**Work request:**
Of all the entries below, only the lines from the one with "camera: 85 degrees right, 5 degrees down" up to and including the one with "(711, 324) = (345, 176): brown" are to be duplicated exactly.

**Information:**
Segment Open
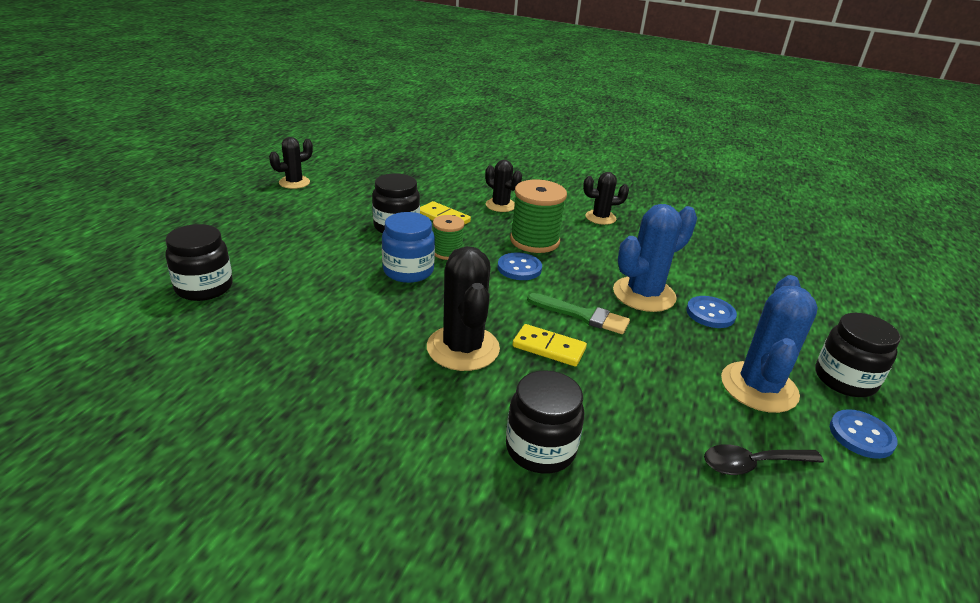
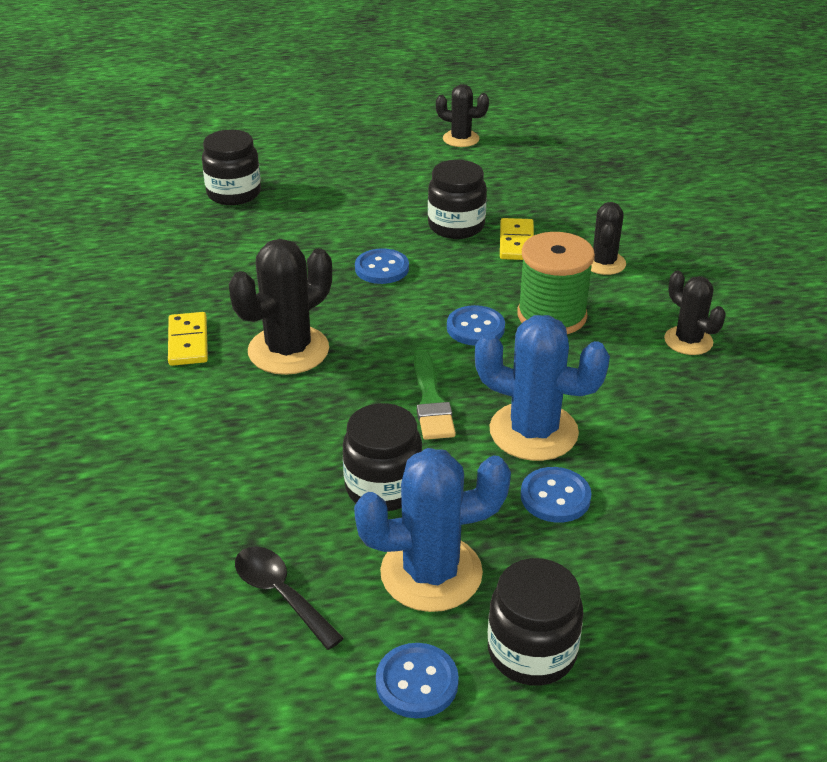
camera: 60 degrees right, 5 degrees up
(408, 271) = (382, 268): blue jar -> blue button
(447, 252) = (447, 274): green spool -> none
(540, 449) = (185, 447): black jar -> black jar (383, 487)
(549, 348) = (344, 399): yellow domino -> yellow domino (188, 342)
Segment Closed
Segment Open
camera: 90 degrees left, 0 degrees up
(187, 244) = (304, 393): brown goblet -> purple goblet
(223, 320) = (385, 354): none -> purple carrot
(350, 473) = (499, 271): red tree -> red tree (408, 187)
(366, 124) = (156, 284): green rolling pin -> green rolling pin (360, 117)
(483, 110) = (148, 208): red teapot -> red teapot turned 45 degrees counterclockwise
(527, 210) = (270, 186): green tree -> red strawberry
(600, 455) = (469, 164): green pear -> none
Segment Closed
Segment Open
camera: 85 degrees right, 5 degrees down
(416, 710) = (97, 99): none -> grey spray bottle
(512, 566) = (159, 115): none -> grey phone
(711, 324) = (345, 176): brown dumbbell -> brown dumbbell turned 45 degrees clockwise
Segment Closed
**Finished exercise:**
camera: 85 degrees right, 5 degrees down
(416, 710) = (97, 99): none -> grey spray bottle
(512, 566) = (159, 115): none -> grey phone
(711, 324) = (345, 176): brown dumbbell -> brown dumbbell turned 45 degrees clockwise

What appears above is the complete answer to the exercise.